-- Exercise --
Only the lines below starting at the one containing "(281, 65) = (165, 182): none" and ending at the one containing "(200, 275) = (782, 524): none -> blue plane" belong in the answer, each copied exactly.

Top of Material provided

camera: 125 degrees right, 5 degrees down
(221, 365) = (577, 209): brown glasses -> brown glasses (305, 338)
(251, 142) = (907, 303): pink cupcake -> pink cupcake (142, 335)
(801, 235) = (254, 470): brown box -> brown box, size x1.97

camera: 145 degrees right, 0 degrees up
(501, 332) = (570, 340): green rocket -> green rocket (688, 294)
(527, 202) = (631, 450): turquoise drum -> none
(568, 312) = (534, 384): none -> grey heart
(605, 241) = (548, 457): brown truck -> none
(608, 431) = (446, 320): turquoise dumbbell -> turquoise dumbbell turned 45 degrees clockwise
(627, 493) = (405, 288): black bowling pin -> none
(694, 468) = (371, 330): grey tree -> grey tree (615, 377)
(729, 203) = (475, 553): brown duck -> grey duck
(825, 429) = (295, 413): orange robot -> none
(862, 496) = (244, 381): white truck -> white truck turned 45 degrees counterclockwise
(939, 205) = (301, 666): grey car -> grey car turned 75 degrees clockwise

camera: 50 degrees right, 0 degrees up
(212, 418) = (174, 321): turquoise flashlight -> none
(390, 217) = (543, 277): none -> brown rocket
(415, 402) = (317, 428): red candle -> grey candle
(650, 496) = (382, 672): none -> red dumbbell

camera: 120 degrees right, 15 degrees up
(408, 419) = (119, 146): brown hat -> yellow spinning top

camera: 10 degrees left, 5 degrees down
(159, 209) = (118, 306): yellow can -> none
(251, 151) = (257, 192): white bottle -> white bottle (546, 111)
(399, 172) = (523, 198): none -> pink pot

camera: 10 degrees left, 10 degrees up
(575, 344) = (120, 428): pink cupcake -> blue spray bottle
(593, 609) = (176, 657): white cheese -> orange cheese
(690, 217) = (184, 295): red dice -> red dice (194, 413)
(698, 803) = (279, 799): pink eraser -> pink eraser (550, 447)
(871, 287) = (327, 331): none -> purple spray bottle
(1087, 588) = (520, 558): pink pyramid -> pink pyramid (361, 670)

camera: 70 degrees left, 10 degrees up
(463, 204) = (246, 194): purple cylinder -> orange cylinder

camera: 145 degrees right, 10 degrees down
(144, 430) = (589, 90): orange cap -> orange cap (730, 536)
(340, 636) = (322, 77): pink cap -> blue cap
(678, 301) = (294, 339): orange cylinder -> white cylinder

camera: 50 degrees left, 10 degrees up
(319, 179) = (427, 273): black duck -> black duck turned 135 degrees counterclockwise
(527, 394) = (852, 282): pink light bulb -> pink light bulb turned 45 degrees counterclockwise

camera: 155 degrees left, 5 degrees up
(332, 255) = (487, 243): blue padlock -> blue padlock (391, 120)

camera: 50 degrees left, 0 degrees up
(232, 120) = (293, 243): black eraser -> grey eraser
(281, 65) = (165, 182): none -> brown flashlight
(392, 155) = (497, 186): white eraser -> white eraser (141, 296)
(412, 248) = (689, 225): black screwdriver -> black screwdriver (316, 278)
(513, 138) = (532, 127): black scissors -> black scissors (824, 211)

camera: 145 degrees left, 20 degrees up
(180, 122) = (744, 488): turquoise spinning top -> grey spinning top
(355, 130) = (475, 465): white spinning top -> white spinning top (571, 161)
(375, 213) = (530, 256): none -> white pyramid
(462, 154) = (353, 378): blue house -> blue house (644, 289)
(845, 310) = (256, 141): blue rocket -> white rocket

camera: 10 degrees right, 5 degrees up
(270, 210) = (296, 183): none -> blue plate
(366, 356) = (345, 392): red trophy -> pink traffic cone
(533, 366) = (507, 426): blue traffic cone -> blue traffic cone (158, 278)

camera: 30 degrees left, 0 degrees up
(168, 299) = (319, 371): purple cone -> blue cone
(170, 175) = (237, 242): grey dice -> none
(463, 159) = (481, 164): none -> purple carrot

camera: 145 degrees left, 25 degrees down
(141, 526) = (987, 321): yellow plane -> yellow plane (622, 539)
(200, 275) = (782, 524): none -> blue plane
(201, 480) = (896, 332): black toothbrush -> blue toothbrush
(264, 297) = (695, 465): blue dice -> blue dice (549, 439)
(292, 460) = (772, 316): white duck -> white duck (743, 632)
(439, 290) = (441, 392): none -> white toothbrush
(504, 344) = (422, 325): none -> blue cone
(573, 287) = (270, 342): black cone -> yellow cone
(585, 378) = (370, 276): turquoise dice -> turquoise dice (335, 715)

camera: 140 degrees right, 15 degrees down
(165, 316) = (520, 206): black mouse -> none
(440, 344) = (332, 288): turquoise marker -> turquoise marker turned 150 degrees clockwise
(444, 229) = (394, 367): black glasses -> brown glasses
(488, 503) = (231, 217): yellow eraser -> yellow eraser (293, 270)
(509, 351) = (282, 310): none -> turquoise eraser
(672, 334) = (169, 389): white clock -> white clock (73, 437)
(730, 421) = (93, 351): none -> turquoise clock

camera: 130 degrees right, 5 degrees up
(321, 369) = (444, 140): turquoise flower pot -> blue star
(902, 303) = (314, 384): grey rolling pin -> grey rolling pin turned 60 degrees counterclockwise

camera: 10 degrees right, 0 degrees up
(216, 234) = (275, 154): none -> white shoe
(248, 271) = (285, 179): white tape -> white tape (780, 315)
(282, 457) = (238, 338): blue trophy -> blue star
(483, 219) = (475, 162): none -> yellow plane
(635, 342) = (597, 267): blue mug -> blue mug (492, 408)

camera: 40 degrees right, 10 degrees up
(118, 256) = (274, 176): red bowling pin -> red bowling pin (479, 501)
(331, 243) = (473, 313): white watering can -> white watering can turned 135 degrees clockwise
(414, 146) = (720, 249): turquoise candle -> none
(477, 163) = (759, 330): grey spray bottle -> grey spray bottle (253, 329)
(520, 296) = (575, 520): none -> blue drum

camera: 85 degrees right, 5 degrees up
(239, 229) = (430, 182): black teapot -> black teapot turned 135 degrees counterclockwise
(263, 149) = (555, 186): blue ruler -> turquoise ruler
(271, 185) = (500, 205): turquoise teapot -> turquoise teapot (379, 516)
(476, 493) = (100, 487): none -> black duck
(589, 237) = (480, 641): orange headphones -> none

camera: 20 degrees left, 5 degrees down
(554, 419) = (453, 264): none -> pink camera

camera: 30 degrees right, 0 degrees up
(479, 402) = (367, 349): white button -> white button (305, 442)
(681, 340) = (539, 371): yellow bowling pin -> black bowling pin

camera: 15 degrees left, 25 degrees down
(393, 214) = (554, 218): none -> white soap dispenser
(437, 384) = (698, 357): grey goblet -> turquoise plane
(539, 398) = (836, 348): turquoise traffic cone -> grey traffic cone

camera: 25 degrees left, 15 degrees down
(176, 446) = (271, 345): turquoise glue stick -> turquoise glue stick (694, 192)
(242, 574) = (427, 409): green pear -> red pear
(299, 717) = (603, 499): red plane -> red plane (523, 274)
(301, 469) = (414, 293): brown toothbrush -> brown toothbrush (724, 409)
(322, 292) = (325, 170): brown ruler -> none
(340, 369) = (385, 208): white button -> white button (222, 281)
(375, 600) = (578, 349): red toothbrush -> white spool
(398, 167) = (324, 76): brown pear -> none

Bottom of Material provided

-- Written solution --
(281, 65) = (165, 182): none -> brown flashlight
(392, 155) = (497, 186): white eraser -> white eraser (141, 296)
(412, 248) = (689, 225): black screwdriver -> black screwdriver (316, 278)
(513, 138) = (532, 127): black scissors -> black scissors (824, 211)

camera: 145 degrees left, 20 degrees up
(180, 122) = (744, 488): turquoise spinning top -> grey spinning top
(355, 130) = (475, 465): white spinning top -> white spinning top (571, 161)
(375, 213) = (530, 256): none -> white pyramid
(462, 154) = (353, 378): blue house -> blue house (644, 289)
(845, 310) = (256, 141): blue rocket -> white rocket

camera: 10 degrees right, 5 degrees up
(270, 210) = (296, 183): none -> blue plate
(366, 356) = (345, 392): red trophy -> pink traffic cone
(533, 366) = (507, 426): blue traffic cone -> blue traffic cone (158, 278)

camera: 30 degrees left, 0 degrees up
(168, 299) = (319, 371): purple cone -> blue cone
(170, 175) = (237, 242): grey dice -> none
(463, 159) = (481, 164): none -> purple carrot

camera: 145 degrees left, 25 degrees down
(141, 526) = (987, 321): yellow plane -> yellow plane (622, 539)
(200, 275) = (782, 524): none -> blue plane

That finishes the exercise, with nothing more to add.